ASSIGNED TASK: Each entry below must be written out exactly, with pictures left out.

Scene image comparisons
○ ○ ○

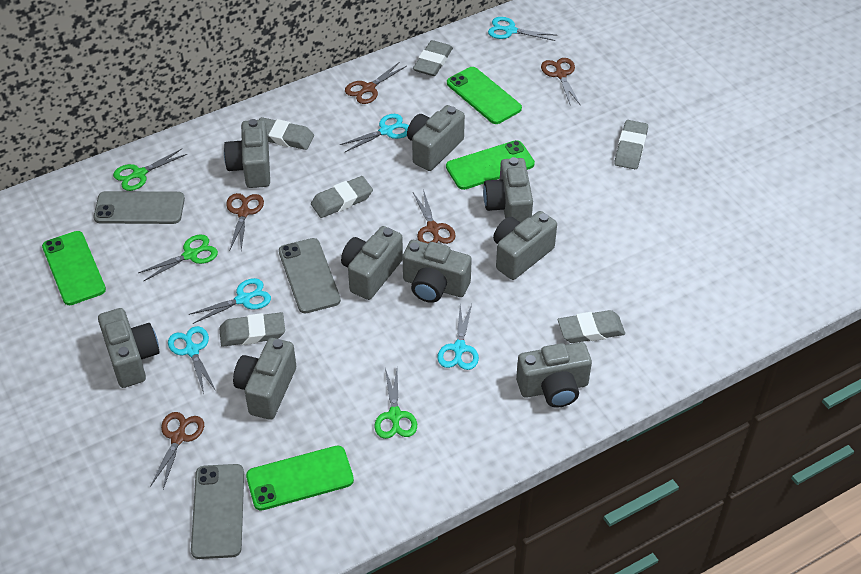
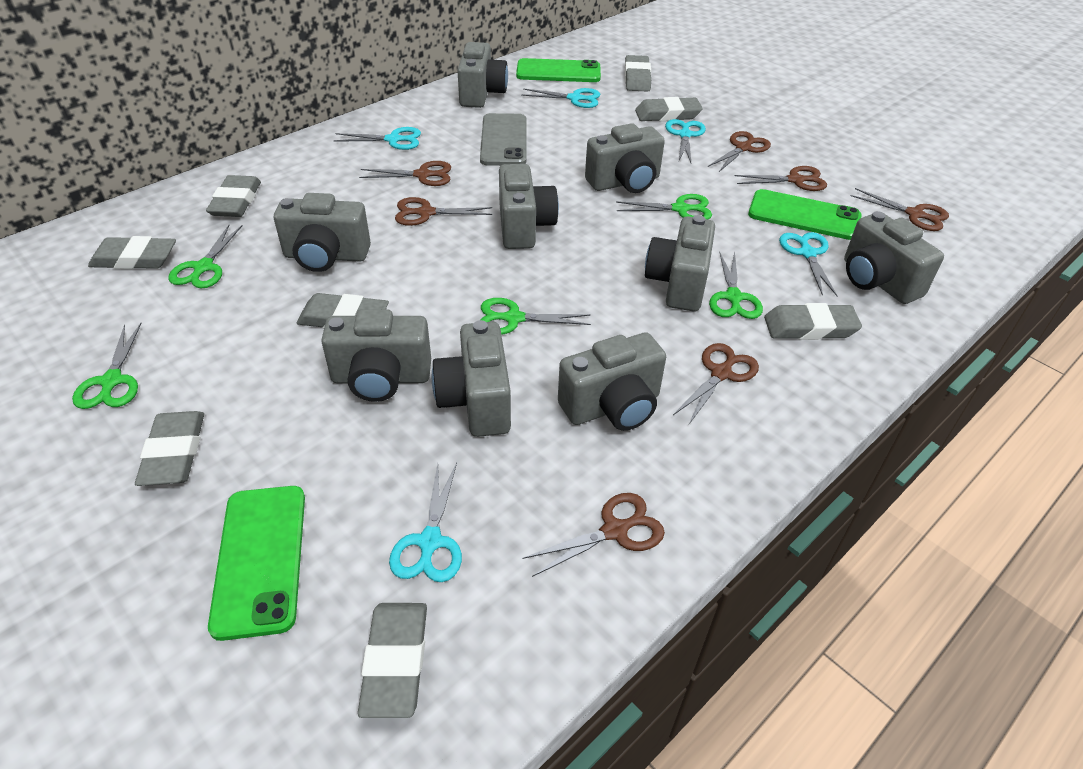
brown scissors: 5 -> 7
green phone: 4 -> 3
green scissors: 3 -> 5
grey eraser: 6 -> 8
grey phone: 3 -> 1

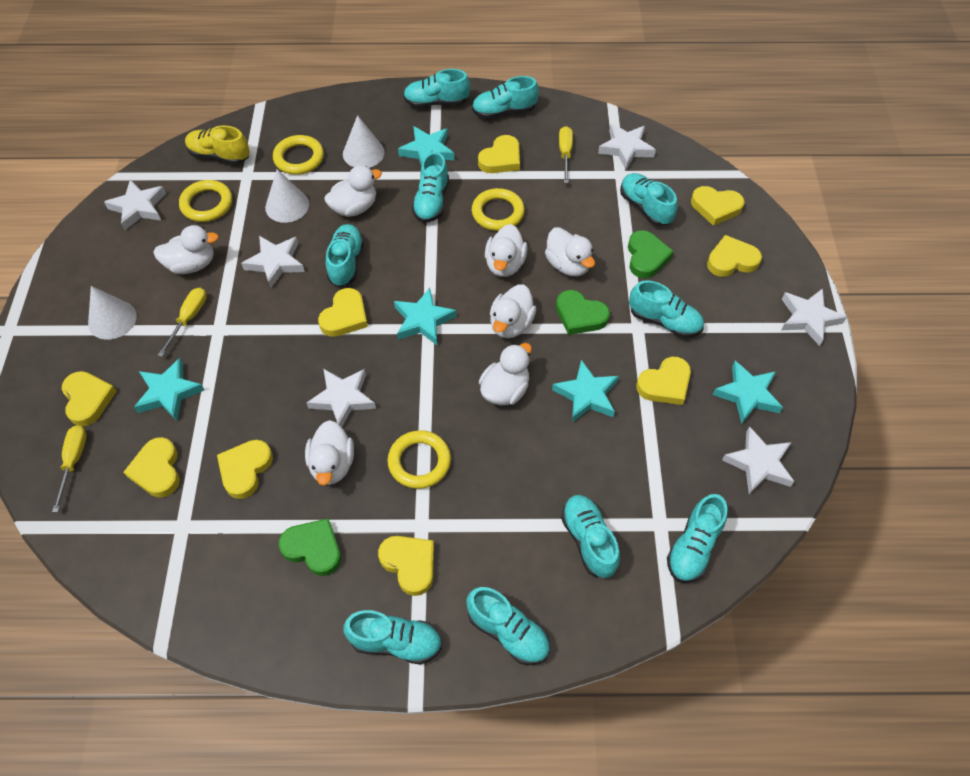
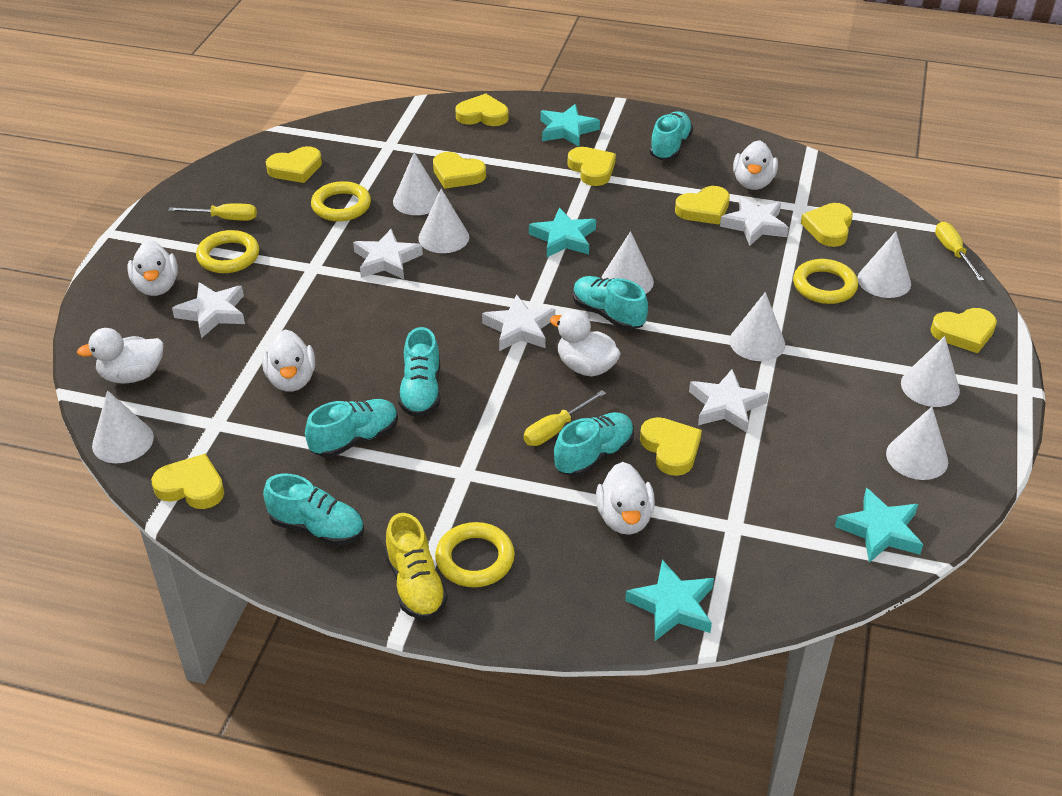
green heart: 3 -> 0
turquoise shoe: 10 -> 6
turquoise star: 5 -> 4
white cone: 3 -> 8
white duck: 7 -> 6
white star: 6 -> 5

○ ○ ○

SOLUTION FOR THIS PROBLEM:
brown scissors: 5 -> 7
green phone: 4 -> 3
green scissors: 3 -> 5
grey eraser: 6 -> 8
grey phone: 3 -> 1

green heart: 3 -> 0
turquoise shoe: 10 -> 6
turquoise star: 5 -> 4
white cone: 3 -> 8
white duck: 7 -> 6
white star: 6 -> 5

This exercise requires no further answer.